> _What you need to do_:
How many lines in the data below contain the string "kern", matching case exactly? Reply with the number only.

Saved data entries

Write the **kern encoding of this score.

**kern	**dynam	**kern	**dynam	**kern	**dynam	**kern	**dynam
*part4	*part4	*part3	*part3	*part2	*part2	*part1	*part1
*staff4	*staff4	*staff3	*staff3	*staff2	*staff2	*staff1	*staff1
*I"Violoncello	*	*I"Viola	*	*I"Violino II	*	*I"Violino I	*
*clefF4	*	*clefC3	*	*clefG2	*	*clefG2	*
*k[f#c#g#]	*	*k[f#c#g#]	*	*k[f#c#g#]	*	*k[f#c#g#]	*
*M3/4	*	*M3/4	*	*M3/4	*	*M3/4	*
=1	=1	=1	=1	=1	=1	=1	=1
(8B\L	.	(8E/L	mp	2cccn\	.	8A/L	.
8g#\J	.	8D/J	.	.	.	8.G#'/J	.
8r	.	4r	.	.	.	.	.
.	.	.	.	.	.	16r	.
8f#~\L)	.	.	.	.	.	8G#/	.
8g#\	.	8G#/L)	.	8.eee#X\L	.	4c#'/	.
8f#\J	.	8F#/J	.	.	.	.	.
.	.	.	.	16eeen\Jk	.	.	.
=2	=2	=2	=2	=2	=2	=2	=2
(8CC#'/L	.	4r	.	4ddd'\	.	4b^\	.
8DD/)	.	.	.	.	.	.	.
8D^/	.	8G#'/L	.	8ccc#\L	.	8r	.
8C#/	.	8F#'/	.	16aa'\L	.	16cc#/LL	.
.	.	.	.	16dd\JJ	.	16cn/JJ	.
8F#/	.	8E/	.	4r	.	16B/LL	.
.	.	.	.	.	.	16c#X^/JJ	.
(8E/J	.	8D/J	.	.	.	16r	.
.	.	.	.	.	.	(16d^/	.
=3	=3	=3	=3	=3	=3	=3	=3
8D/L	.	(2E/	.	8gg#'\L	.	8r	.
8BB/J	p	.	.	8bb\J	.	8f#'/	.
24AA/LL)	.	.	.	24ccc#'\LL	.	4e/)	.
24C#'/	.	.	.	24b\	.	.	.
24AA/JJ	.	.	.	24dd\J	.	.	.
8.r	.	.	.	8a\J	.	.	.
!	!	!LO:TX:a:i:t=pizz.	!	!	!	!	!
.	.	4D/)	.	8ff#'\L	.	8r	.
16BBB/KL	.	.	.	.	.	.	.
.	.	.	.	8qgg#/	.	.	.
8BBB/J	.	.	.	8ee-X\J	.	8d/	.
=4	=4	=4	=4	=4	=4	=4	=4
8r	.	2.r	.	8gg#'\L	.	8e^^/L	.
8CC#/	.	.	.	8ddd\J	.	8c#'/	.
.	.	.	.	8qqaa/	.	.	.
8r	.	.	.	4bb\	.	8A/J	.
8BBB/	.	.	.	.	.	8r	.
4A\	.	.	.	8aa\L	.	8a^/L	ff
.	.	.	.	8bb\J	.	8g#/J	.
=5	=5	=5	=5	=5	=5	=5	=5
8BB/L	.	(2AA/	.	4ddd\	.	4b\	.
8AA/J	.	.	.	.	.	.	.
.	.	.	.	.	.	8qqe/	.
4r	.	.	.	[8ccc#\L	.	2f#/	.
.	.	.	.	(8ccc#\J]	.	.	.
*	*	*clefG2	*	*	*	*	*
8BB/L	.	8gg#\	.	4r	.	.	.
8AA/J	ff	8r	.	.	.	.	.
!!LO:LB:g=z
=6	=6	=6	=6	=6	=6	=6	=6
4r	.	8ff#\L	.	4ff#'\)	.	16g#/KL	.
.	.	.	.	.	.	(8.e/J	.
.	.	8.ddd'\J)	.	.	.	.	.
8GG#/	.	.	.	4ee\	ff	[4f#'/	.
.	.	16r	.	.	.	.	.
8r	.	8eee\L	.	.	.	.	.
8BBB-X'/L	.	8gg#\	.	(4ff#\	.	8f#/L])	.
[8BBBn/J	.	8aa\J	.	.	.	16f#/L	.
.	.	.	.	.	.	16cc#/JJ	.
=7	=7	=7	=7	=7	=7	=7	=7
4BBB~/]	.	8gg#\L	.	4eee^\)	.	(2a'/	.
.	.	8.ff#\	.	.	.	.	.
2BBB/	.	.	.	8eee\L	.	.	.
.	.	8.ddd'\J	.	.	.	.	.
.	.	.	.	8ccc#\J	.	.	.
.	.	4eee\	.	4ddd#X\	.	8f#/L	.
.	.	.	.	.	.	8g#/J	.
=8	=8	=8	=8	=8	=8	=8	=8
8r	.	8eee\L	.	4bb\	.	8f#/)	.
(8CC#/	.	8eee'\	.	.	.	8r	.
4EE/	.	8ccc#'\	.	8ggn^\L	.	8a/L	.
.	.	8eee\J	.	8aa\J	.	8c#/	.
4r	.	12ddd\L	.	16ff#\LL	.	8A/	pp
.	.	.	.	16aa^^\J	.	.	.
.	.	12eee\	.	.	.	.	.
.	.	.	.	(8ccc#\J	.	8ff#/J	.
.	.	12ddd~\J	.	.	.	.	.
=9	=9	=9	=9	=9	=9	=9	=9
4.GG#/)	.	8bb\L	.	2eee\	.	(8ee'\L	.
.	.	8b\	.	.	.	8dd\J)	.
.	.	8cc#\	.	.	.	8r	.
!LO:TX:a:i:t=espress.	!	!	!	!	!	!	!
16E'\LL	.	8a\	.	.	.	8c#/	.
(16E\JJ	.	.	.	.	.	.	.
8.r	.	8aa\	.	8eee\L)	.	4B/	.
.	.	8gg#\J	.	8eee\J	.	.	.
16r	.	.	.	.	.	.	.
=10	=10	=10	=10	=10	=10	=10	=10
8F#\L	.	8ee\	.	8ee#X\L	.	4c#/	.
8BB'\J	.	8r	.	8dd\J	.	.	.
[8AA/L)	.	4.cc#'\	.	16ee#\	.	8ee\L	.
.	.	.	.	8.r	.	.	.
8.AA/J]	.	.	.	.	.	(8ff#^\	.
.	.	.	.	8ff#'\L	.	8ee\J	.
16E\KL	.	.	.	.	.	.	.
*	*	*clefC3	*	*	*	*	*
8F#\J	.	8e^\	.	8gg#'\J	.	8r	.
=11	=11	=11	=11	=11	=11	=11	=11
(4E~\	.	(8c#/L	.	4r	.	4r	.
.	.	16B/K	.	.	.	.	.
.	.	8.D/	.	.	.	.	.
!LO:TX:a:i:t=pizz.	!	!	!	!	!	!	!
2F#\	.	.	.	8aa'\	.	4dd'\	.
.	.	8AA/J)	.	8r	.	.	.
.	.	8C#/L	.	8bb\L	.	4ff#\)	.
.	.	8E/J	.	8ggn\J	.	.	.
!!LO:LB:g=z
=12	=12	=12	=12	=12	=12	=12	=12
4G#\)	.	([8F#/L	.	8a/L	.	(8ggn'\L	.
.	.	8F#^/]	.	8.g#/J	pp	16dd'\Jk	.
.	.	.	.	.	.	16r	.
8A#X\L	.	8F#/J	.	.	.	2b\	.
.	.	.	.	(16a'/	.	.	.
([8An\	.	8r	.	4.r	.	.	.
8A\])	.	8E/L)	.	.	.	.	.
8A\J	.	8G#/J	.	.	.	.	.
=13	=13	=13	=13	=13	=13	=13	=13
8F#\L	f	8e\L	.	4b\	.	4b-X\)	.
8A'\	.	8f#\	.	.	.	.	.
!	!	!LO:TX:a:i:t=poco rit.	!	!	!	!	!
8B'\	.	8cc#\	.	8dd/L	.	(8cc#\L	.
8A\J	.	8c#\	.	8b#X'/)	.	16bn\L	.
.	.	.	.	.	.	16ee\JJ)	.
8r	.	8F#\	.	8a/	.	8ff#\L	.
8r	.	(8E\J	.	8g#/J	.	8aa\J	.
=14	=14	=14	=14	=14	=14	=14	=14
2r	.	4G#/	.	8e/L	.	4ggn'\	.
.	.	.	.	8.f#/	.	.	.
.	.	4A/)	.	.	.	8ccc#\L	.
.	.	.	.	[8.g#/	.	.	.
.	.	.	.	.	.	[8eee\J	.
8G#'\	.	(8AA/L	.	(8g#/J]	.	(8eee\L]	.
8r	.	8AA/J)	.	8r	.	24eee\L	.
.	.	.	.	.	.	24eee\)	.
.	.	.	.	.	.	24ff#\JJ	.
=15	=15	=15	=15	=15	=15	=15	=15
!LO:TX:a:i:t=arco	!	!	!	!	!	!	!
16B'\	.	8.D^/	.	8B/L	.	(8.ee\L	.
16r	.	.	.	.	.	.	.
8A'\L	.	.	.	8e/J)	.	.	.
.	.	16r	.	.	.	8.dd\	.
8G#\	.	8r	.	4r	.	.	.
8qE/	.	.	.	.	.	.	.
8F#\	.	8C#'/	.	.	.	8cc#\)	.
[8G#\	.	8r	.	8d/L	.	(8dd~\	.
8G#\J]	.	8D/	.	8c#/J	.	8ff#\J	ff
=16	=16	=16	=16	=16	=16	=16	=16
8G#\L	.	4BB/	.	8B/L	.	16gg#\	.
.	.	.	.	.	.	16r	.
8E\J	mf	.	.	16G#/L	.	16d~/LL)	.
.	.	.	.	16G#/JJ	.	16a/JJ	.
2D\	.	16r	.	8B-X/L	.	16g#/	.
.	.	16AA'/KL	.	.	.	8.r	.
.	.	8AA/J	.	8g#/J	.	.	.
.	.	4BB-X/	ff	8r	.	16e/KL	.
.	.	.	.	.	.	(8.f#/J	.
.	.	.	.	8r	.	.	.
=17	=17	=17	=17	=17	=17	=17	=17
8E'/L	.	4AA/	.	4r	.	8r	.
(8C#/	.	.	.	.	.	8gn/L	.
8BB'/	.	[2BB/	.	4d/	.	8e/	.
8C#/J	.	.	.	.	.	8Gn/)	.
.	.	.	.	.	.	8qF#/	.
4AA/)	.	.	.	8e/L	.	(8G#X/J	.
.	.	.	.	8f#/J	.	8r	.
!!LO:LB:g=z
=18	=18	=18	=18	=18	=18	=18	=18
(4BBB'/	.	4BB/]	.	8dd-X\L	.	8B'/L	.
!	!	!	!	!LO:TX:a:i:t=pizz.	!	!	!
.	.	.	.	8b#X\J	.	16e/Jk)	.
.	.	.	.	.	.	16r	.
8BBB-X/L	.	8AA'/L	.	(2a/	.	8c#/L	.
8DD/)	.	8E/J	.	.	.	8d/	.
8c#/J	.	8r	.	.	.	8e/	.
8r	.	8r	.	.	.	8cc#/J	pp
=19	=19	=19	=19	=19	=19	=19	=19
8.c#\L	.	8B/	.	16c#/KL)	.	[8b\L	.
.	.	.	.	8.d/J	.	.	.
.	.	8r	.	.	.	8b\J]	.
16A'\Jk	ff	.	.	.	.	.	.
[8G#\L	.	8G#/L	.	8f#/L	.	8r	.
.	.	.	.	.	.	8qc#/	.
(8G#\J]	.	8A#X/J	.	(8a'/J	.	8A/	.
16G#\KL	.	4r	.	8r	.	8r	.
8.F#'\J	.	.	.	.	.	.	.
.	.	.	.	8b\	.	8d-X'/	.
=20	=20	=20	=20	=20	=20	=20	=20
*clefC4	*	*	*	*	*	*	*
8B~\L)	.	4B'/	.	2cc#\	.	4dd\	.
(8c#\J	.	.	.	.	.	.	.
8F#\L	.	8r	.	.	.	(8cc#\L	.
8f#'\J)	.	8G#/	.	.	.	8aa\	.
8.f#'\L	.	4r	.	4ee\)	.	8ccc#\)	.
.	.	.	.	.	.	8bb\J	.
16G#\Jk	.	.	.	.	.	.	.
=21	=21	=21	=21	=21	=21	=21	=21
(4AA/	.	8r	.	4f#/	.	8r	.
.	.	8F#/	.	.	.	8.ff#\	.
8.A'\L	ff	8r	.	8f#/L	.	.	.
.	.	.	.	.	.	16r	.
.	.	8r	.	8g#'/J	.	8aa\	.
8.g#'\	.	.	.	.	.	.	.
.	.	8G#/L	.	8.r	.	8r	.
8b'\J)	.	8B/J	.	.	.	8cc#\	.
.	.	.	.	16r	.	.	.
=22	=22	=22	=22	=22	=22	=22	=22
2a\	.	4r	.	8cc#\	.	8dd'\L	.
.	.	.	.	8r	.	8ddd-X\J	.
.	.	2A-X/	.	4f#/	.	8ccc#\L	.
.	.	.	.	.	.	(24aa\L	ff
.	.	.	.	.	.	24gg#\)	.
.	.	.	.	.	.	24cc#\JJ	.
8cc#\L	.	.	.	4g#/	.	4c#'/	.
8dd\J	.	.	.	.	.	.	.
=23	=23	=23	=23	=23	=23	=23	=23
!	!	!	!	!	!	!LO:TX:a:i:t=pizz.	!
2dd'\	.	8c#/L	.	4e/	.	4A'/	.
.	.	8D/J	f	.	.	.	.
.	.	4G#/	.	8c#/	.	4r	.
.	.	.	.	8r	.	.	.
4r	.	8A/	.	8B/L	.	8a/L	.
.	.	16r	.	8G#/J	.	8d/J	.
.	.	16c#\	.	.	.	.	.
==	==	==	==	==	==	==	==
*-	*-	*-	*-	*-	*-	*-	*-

> _The output_:
2